### Data
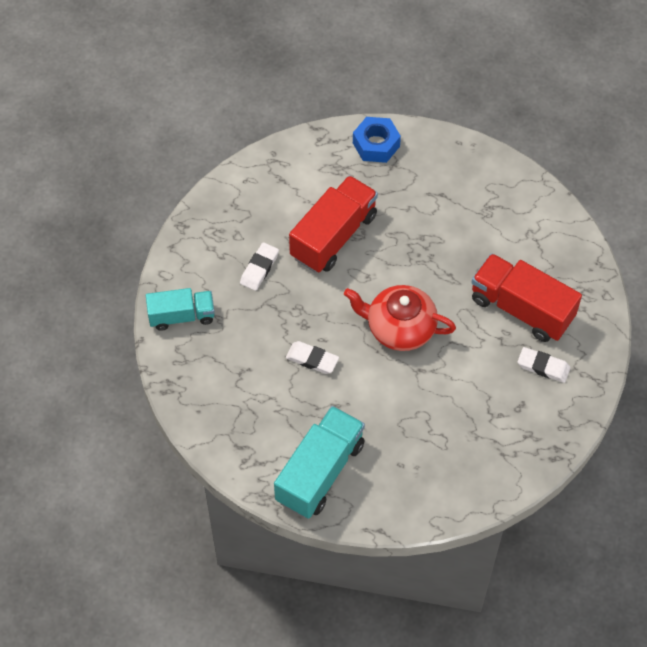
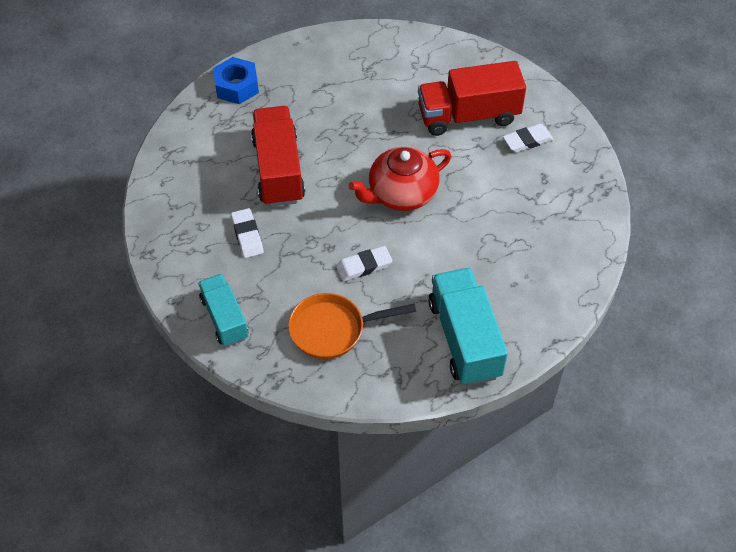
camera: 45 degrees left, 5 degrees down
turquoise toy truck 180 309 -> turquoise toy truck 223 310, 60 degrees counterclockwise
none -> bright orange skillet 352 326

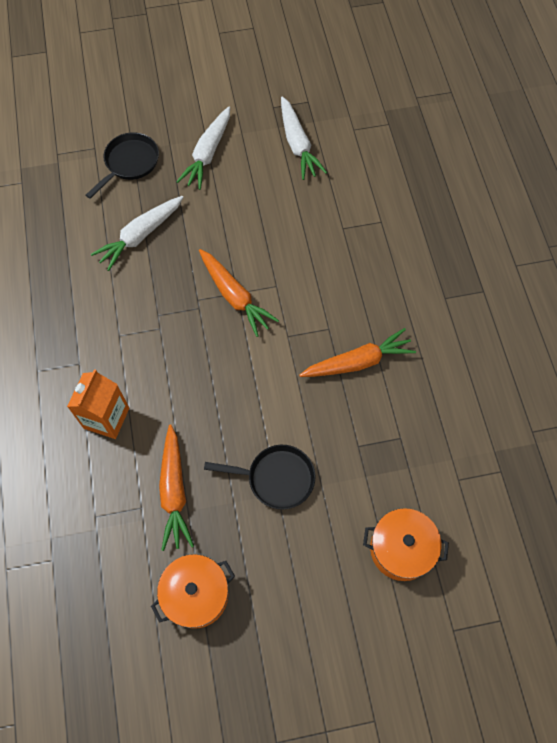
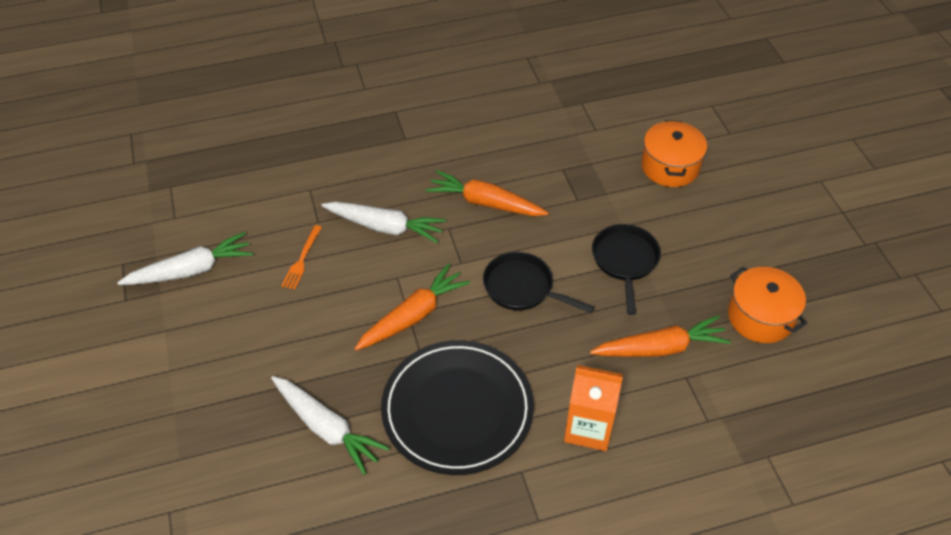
camera: 95 degrees left, 15 degrees down
black skillet 122 165 -> black skillet 539 282, moved
pure white root vegetable 203 148 -> pure white root vegetable 383 222, moved
bright orange root vegetable 357 352 -> bright orange root vegetable 487 193, 45 degrees counterclockwise
none -> bright orange dinner fork 302 257
none -> black dinner plate 457 407

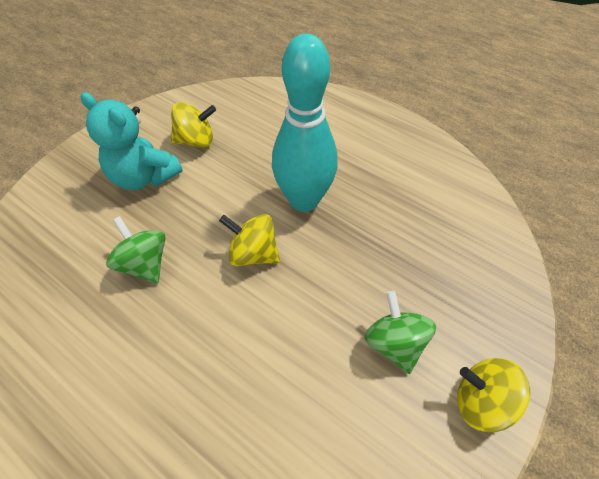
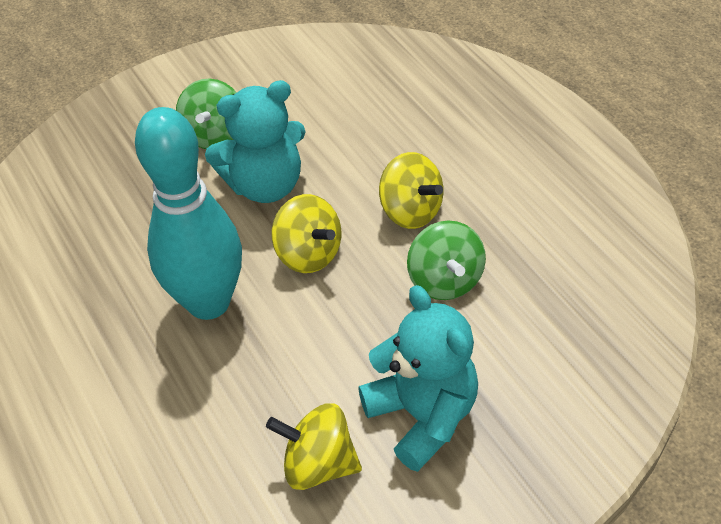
camera: 155 degrees left, 5 degrees down
yellow whirligig 493 395 -> yellow whirligig 411 190, moved
none -> turquoise teddy bear 255 141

### Exercise brief
The lines to write out run from the one with "yellow whirligig 493" through the end of the records. Give them exactly, and only them.

### Your solution
yellow whirligig 493 395 -> yellow whirligig 411 190, moved
none -> turquoise teddy bear 255 141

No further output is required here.